* **WORK INSTRUCTION**:
Look through the data below for the string "gained", and copy every line where it turns up.

* **STORED DATA**:

»»

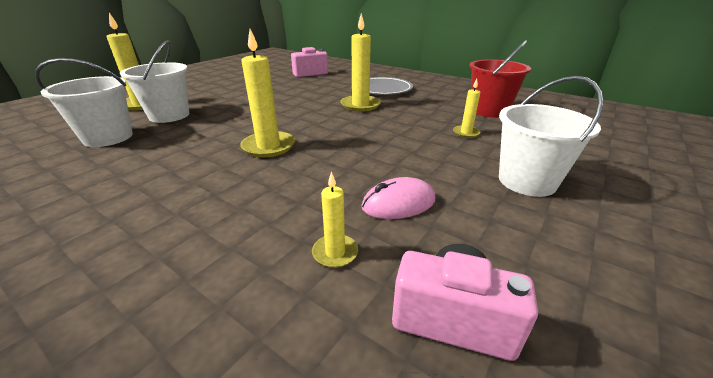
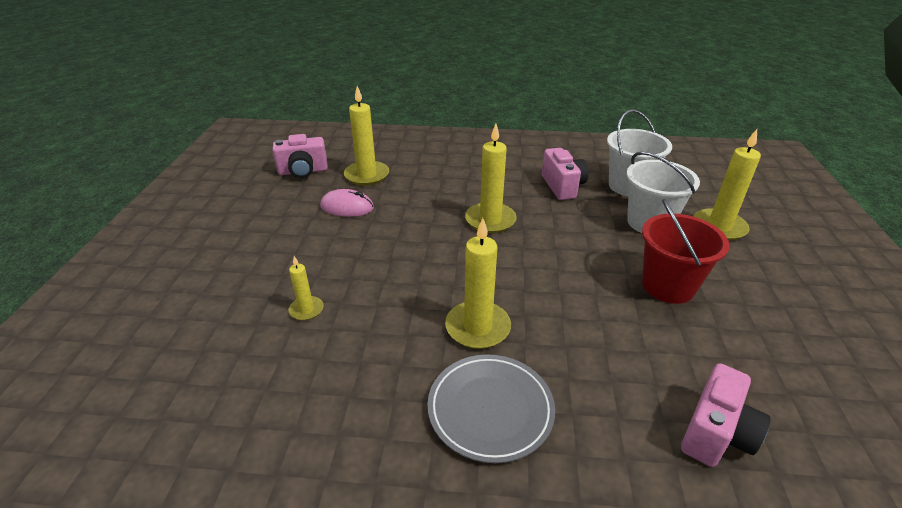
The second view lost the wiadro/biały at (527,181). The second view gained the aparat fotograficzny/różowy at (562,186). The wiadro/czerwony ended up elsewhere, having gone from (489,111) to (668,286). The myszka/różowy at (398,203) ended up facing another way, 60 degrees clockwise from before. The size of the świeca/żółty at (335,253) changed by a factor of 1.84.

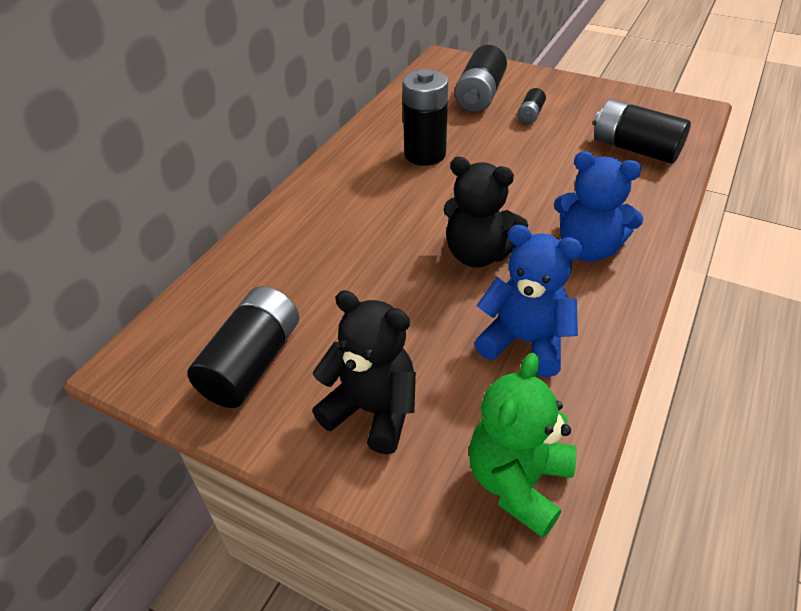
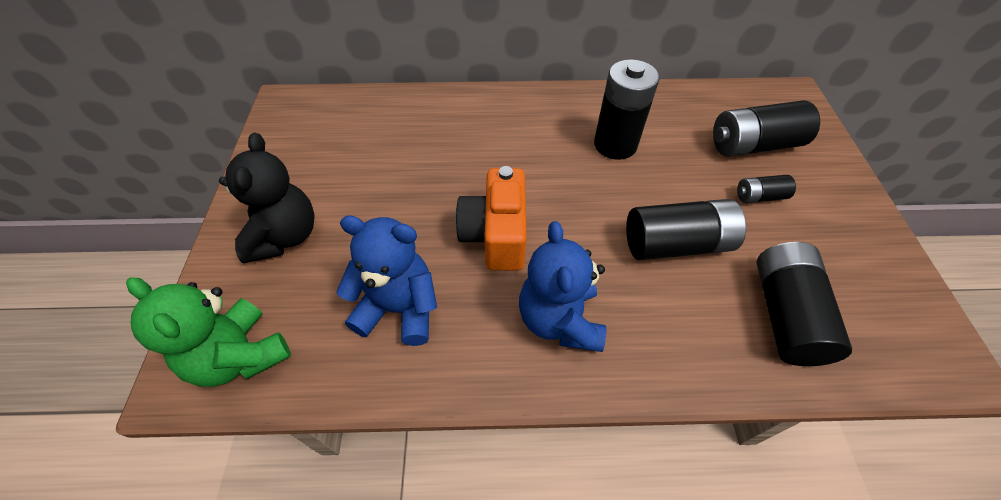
The bateria/czarny ended up elsewhere, having gone from (252,363) to (676,244). Where the miś/czarny stood at (478,254), the aparat fotograficzny/pomarańczowy came to stand at (496,235). The miś/zielony at (518,482) ended up facing another way, 135 degrees counterclockwise from before. The miś/niebieski at (524,342) ended up facing another way, 75 degrees counterclockwise from before.

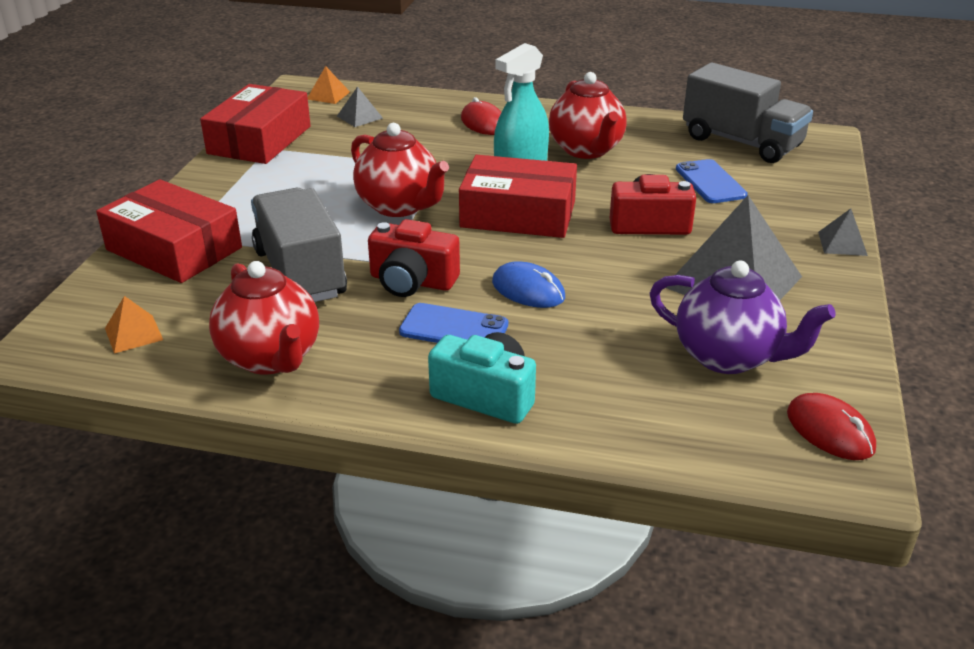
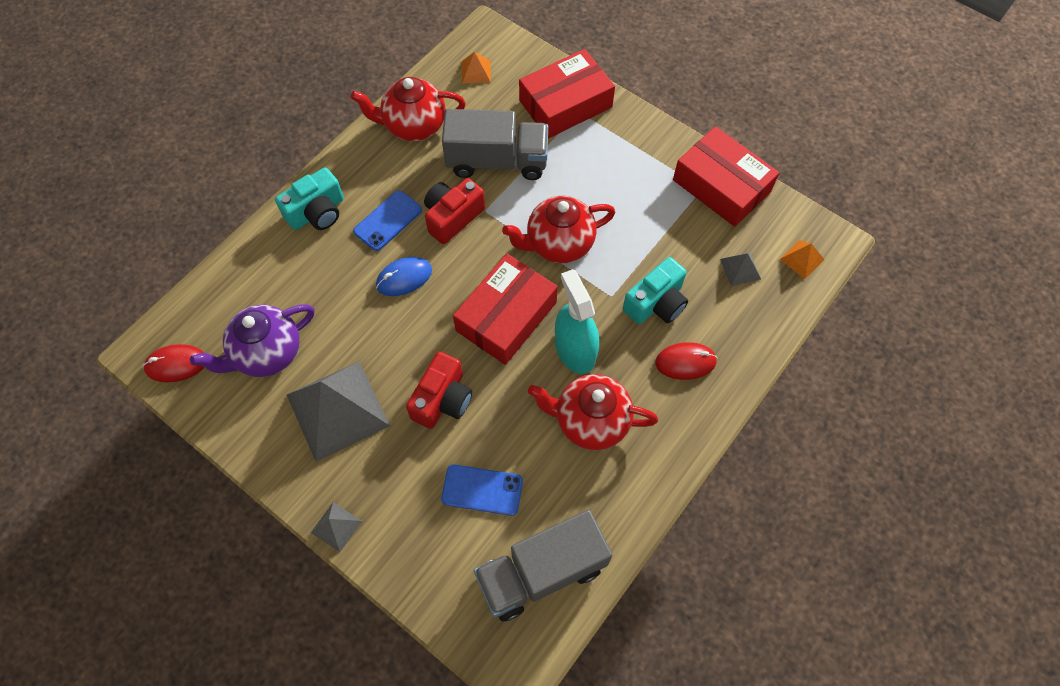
The second view gained the aparat fotograficzny/turkusowy at (656,303).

««

* **ANSWER SPACE**:
The second view lost the wiadro/biały at (527,181). The second view gained the aparat fotograficzny/różowy at (562,186). The wiadro/czerwony ended up elsewhere, having gone from (489,111) to (668,286). The myszka/różowy at (398,203) ended up facing another way, 60 degrees clockwise from before. The size of the świeca/żółty at (335,253) changed by a factor of 1.84.
The second view gained the aparat fotograficzny/turkusowy at (656,303).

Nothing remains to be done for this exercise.